Please copy exactly the lines from the one containing "POT3 pin SIG: A3 -> A2" to the end of the entries, both included, and nothing else. Omit every picture.

Records for processing
•••

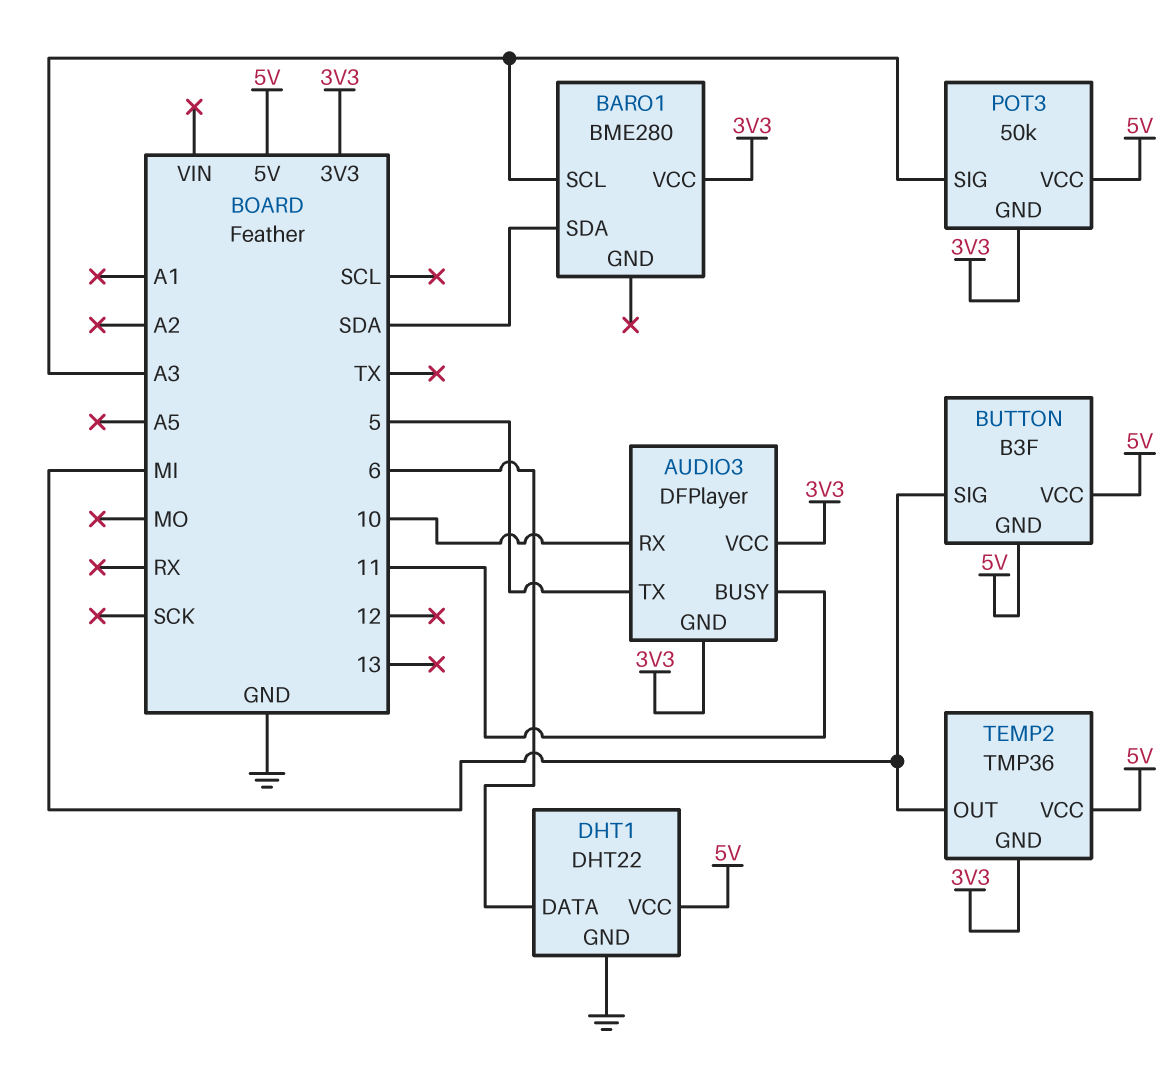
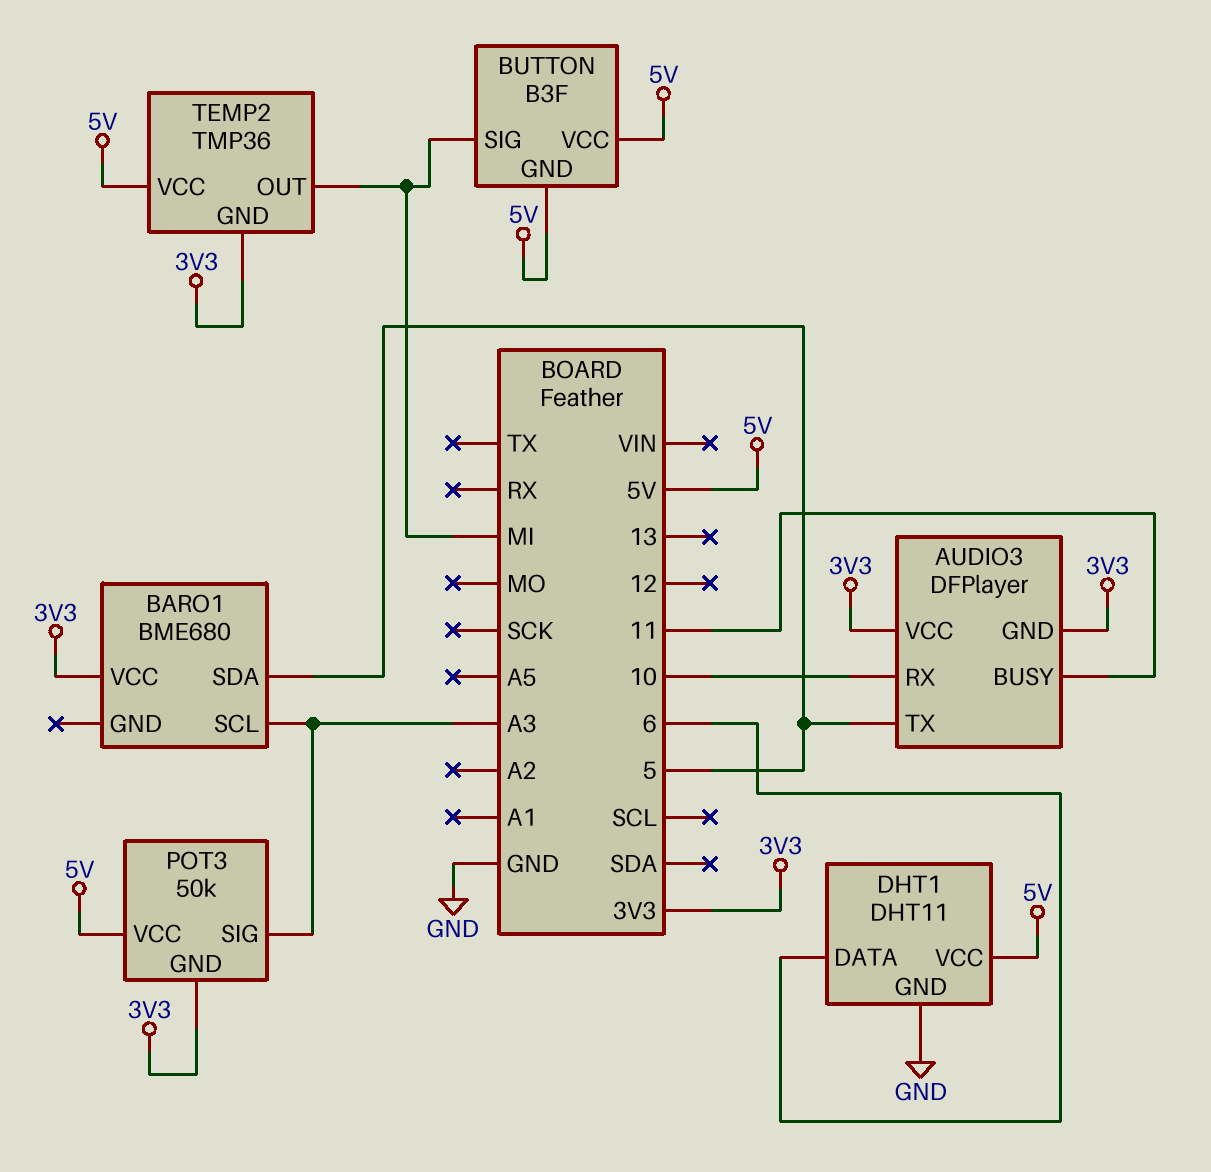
BARO1: BME280 -> BME680
BARO1 pin SDA: SDA -> 5
DHT1: DHT22 -> DHT11

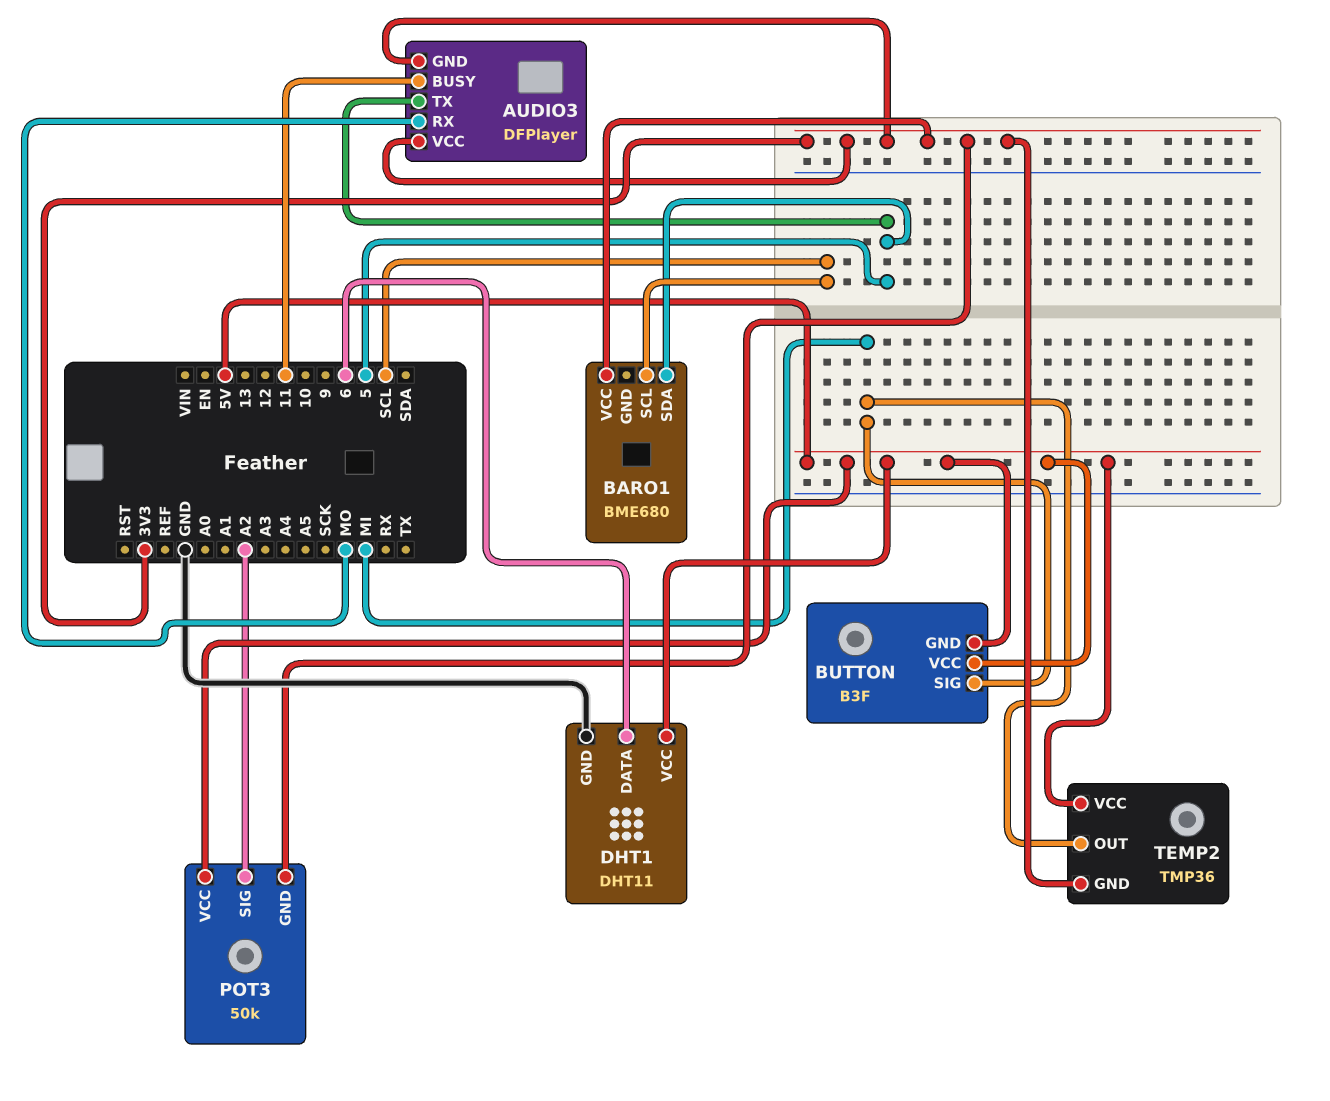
AUDIO3 pin RX: 10 -> MO
BARO1 pin SCL: A3 -> SCL
POT3 pin SIG: A3 -> A2

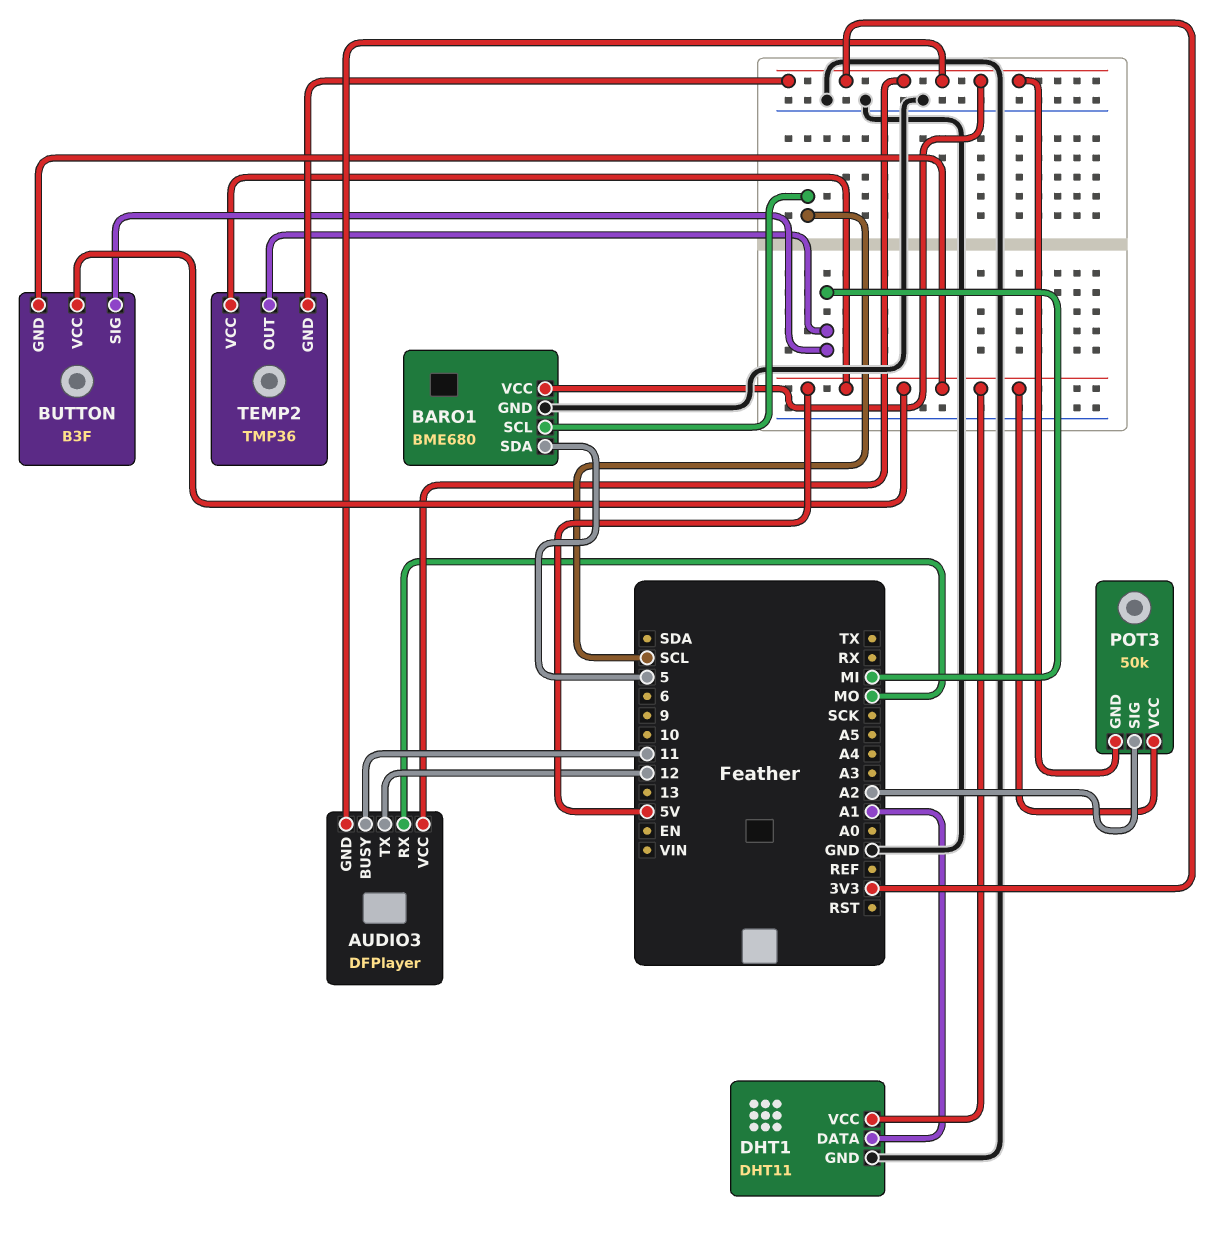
AUDIO3 pin TX: 5 -> 12
BARO1 pin GND: none -> GND
DHT1 pin DATA: 6 -> A1

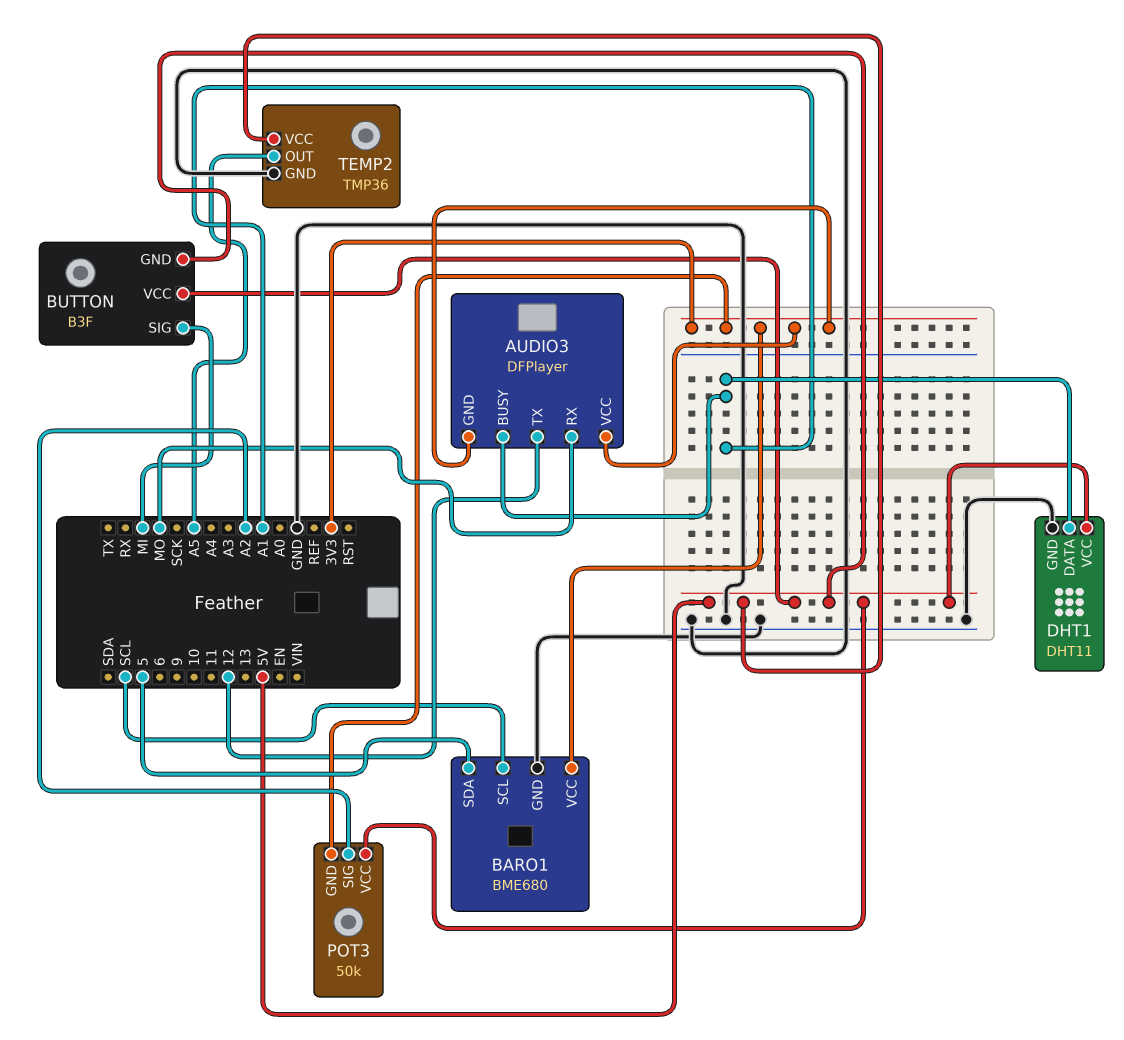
AUDIO3 pin BUSY: 11 -> A1
TEMP2 pin GND: 3V3 -> GND
TEMP2 pin OUT: MI -> A5

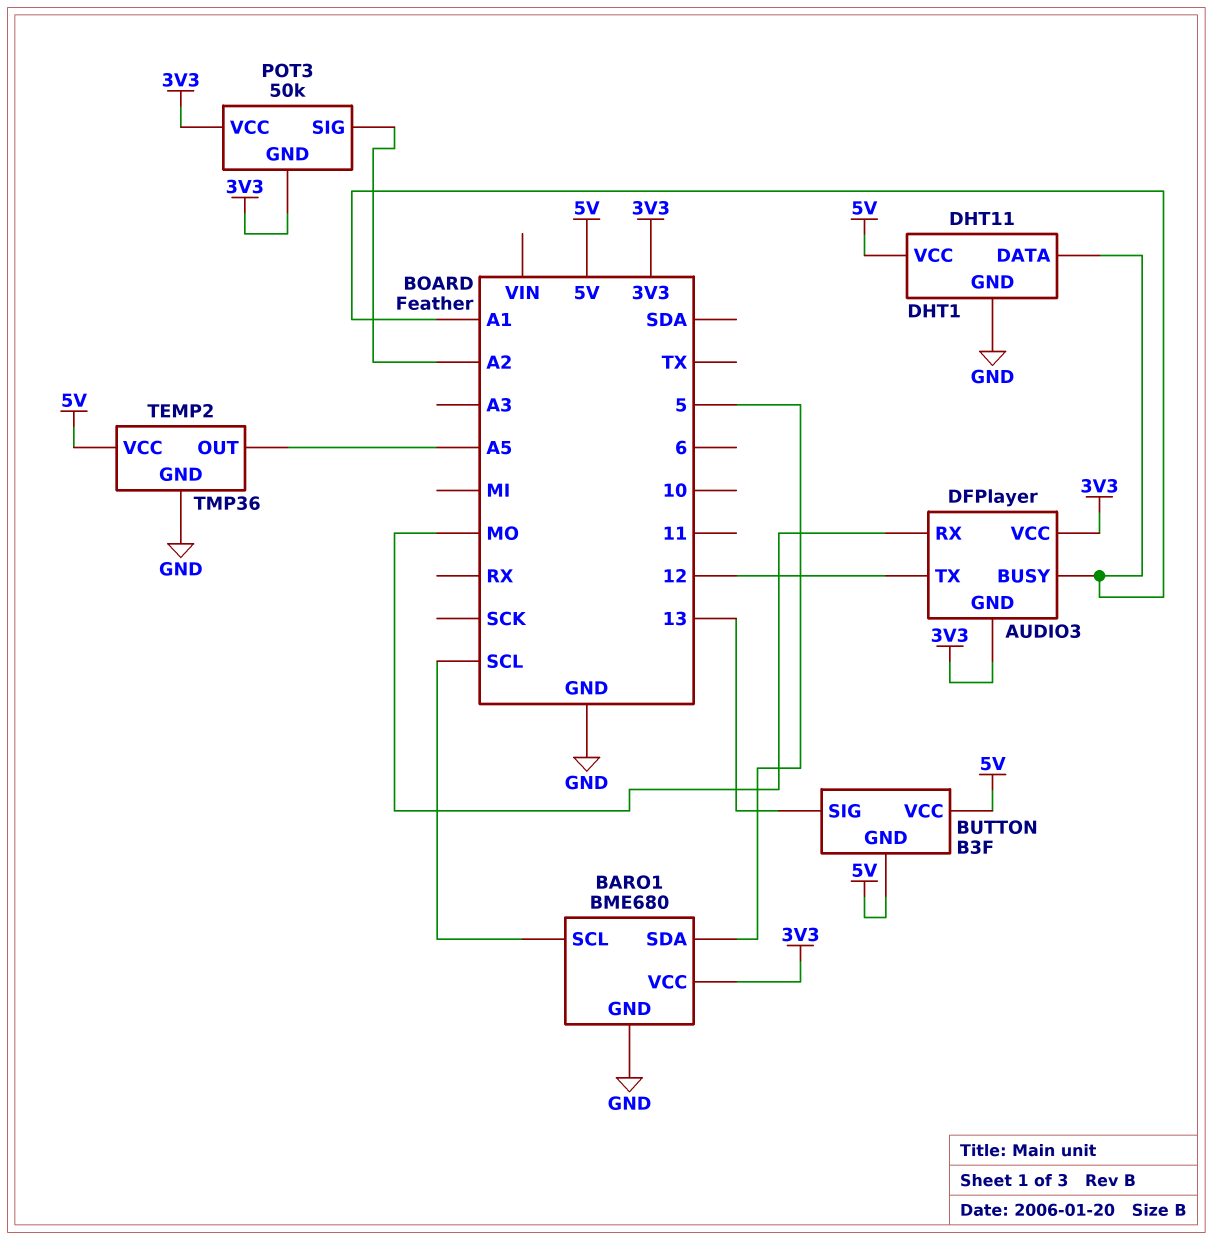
BUTTON pin SIG: MI -> 13
POT3 pin VCC: 5V -> 3V3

•••

Answer space
POT3 pin SIG: A3 -> A2

AUDIO3 pin TX: 5 -> 12
BARO1 pin GND: none -> GND
DHT1 pin DATA: 6 -> A1

AUDIO3 pin BUSY: 11 -> A1
TEMP2 pin GND: 3V3 -> GND
TEMP2 pin OUT: MI -> A5

BUTTON pin SIG: MI -> 13
POT3 pin VCC: 5V -> 3V3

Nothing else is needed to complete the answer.